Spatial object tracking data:

= = = =

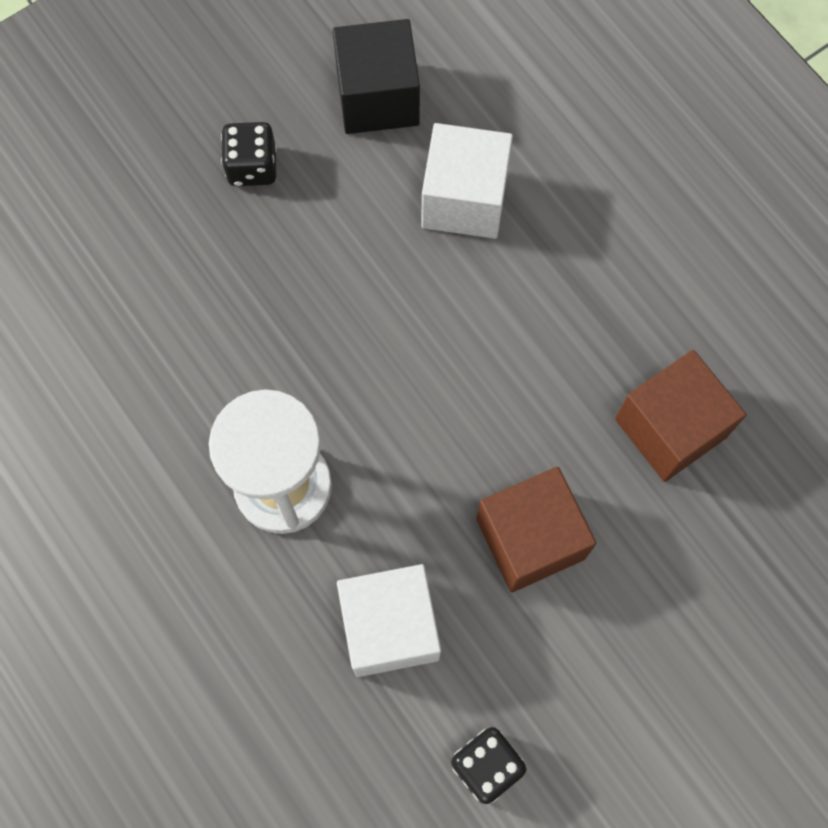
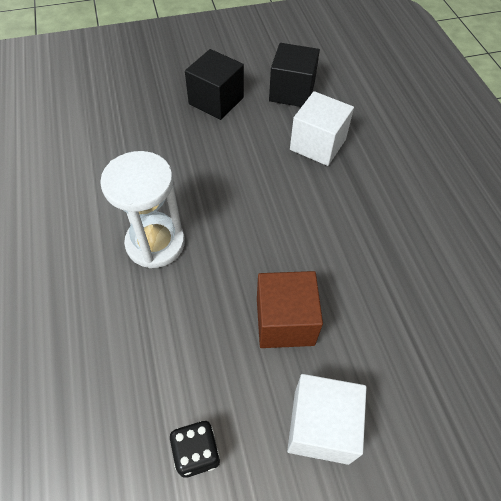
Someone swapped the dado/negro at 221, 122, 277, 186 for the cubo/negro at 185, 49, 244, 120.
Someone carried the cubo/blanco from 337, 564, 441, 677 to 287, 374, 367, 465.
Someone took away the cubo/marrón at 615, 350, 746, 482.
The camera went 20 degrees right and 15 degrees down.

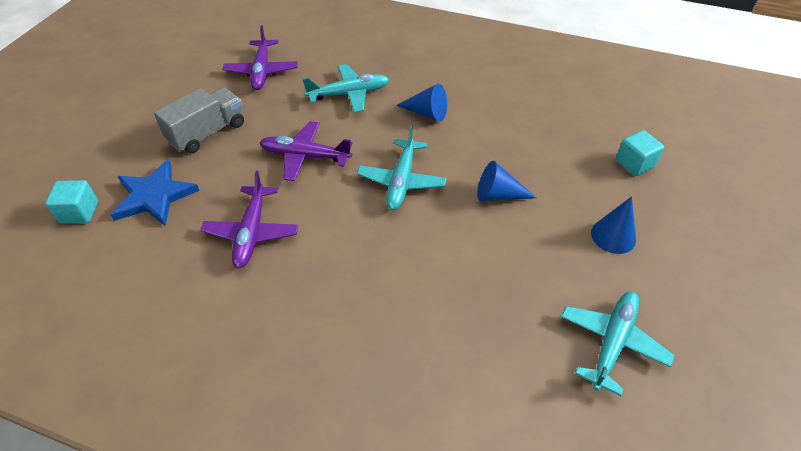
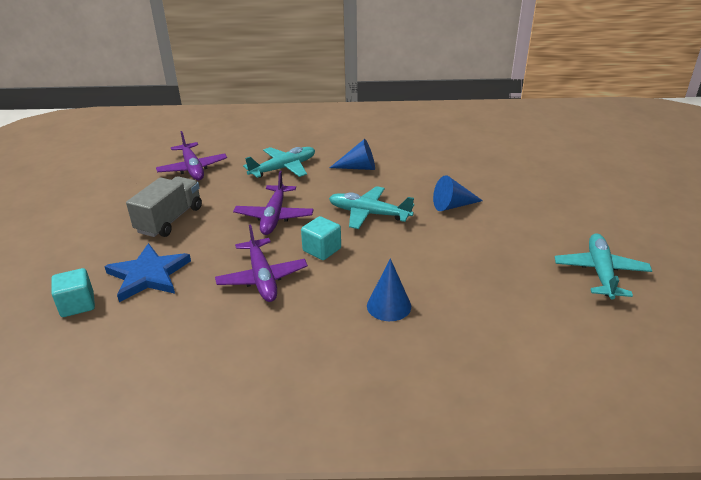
Someone rotated the avión/morado at 259, 121, 352, 181 by 75 degrees counterclockwise.
Someone carried the cubo/turquesa from 616, 130, 664, 176 to 301, 216, 341, 260.
Someone rotated the avión/turquesa at 357, 125, 447, 210 by 120 degrees clockwise.
Someone carried the cono/azul from 591, 196, 636, 254 to 367, 259, 411, 321.
The camera went 20 degrees left and 15 degrees down.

= = = =

§ Description of the task: Give only the number of lines in the entries above that hold the string "degrees".

§ Response for this exercise: 4